Image sets with object changes =>
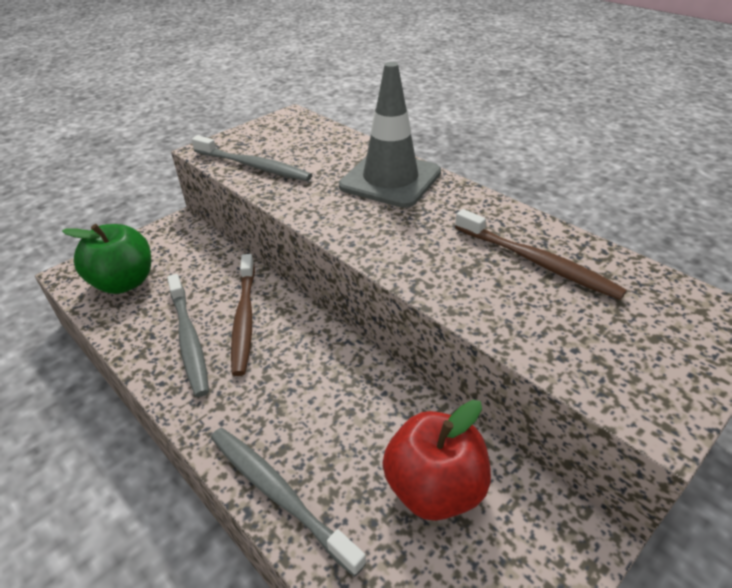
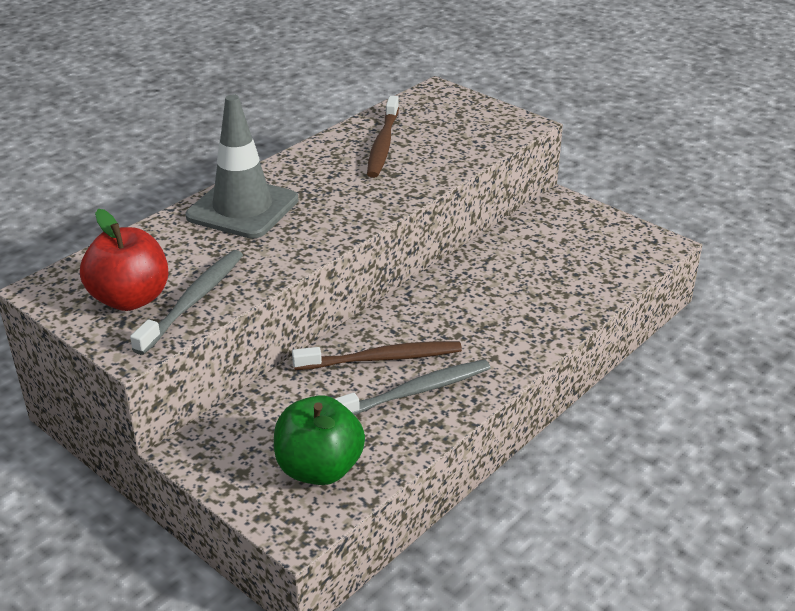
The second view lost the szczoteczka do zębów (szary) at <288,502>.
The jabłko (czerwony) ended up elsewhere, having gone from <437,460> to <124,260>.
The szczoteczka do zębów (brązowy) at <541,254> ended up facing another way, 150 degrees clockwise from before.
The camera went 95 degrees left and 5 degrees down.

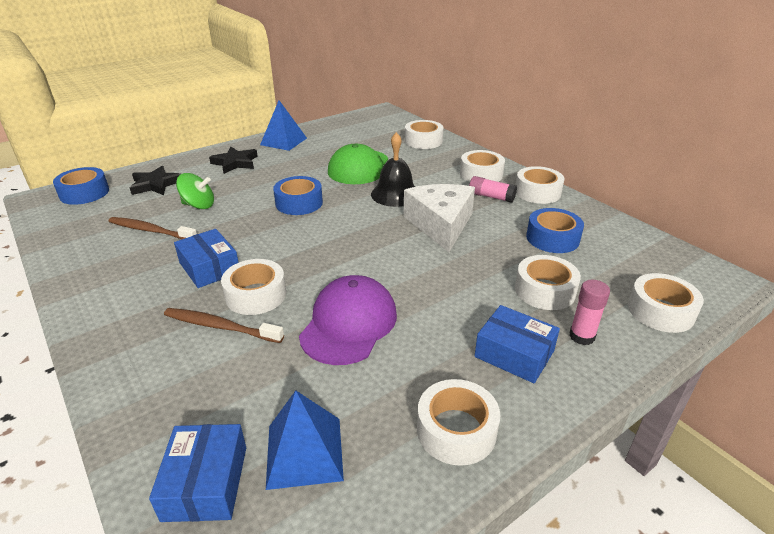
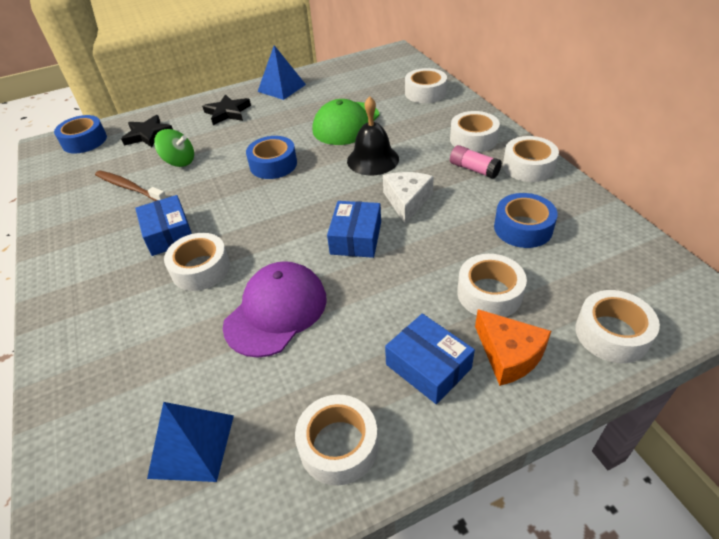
The second view lost the szczoteczka do zębów (brązowy) at <224,325>.
The pudełko (niebieski) ended up elsewhere, having gone from <197,473> to <354,229>.
Where the klej w sztyfcie (różowy) stood at <589,312>, the ser (pomarańczowy) came to stand at <513,347>.
The size of the ser (biały) at <439,218> changed by a factor of 0.67.
The camera went 15 degrees right and 10 degrees up.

WHAT THE EXERCISE ASKS =>
Search the records for the word "brązowy", then list every line that has it.

TASK SOLUTION =>
The szczoteczka do zębów (brązowy) at <541,254> ended up facing another way, 150 degrees clockwise from before.
The second view lost the szczoteczka do zębów (brązowy) at <224,325>.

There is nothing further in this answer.